### TASK ITEM:
Please copy, word for word, the line holding "R115: 1.8k (IN_B, VP2) -> 16k (IN_B, VP2)" and each line that follows it through the end of the entries, omitting any pictures.

### EXTRACTED MATERIAL:
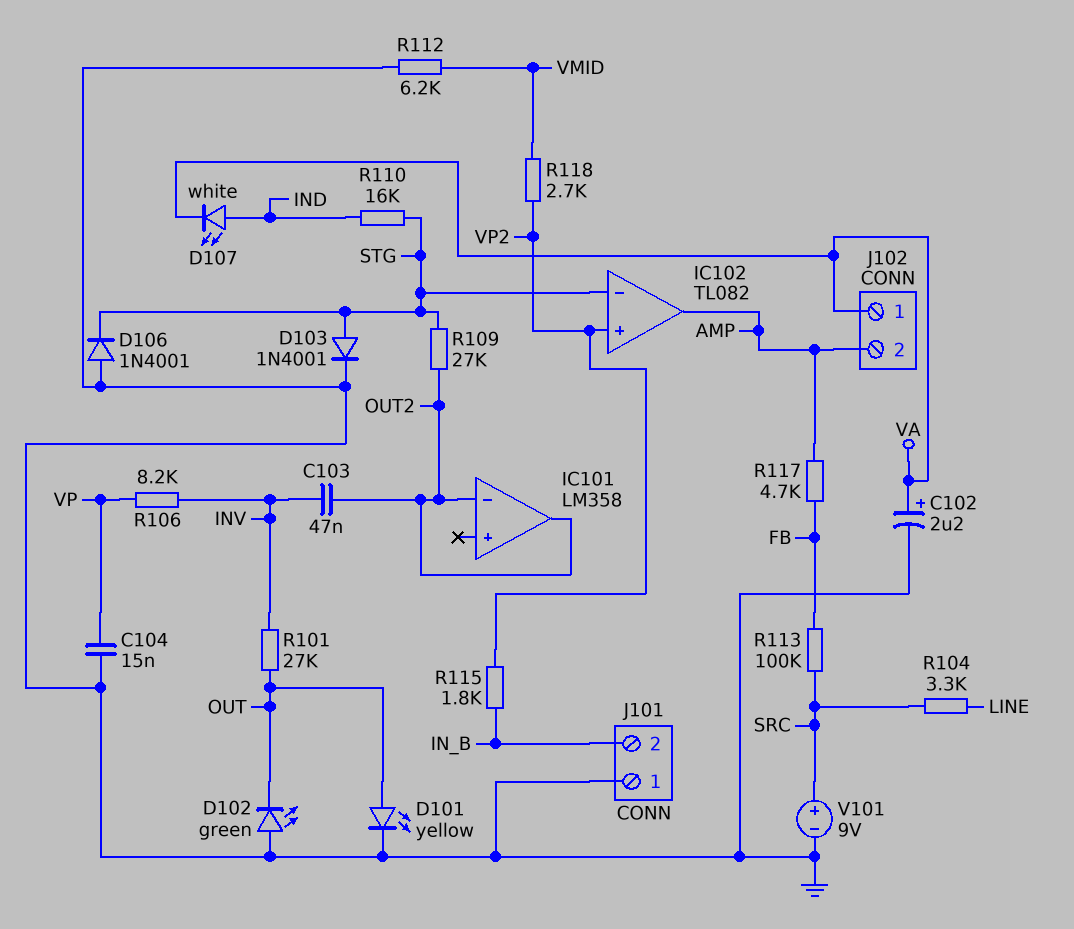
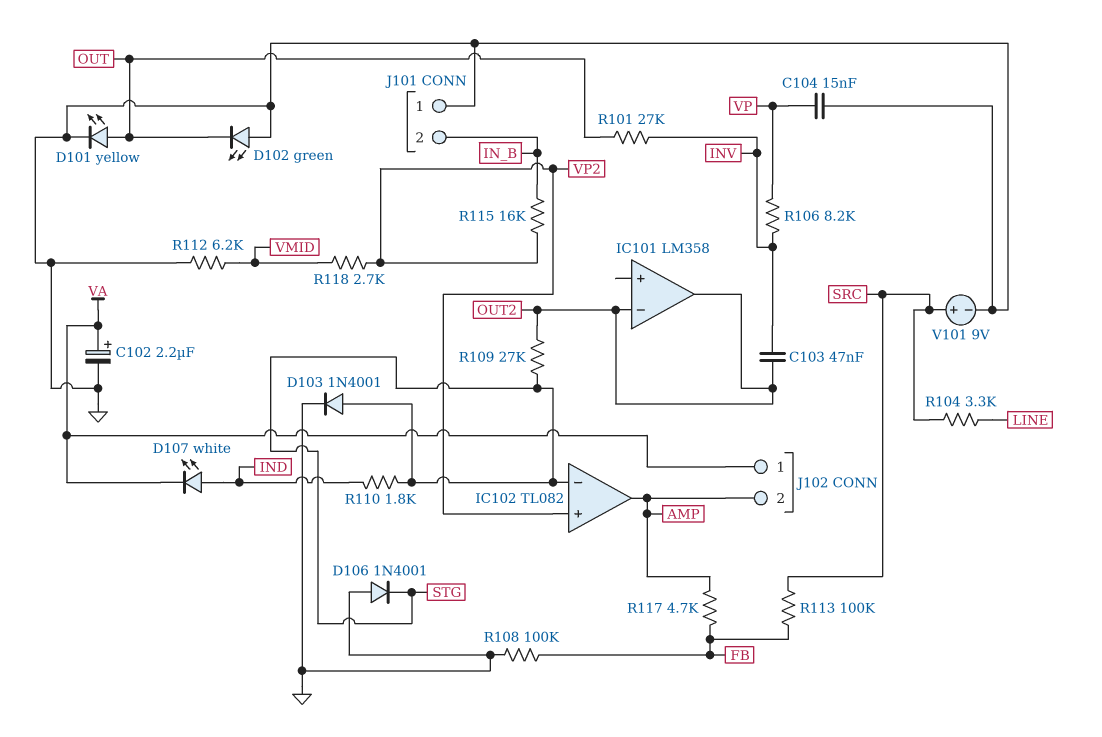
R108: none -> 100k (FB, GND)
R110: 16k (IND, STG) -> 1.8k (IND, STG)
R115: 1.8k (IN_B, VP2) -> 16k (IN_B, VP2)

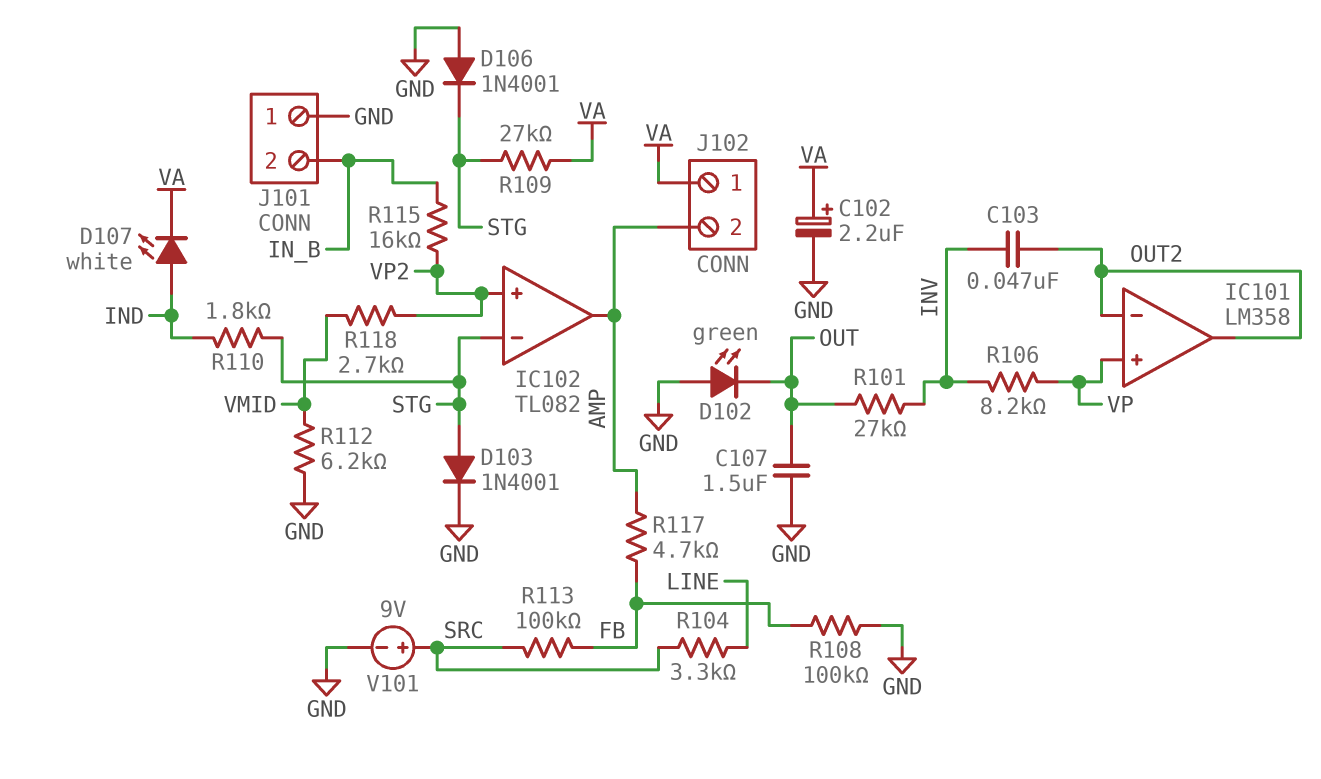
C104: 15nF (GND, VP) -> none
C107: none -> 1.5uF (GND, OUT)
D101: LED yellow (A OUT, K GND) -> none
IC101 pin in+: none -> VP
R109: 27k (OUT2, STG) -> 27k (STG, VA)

### WRITTEN SOLUTION:
R115: 1.8k (IN_B, VP2) -> 16k (IN_B, VP2)

C104: 15nF (GND, VP) -> none
C107: none -> 1.5uF (GND, OUT)
D101: LED yellow (A OUT, K GND) -> none
IC101 pin in+: none -> VP
R109: 27k (OUT2, STG) -> 27k (STG, VA)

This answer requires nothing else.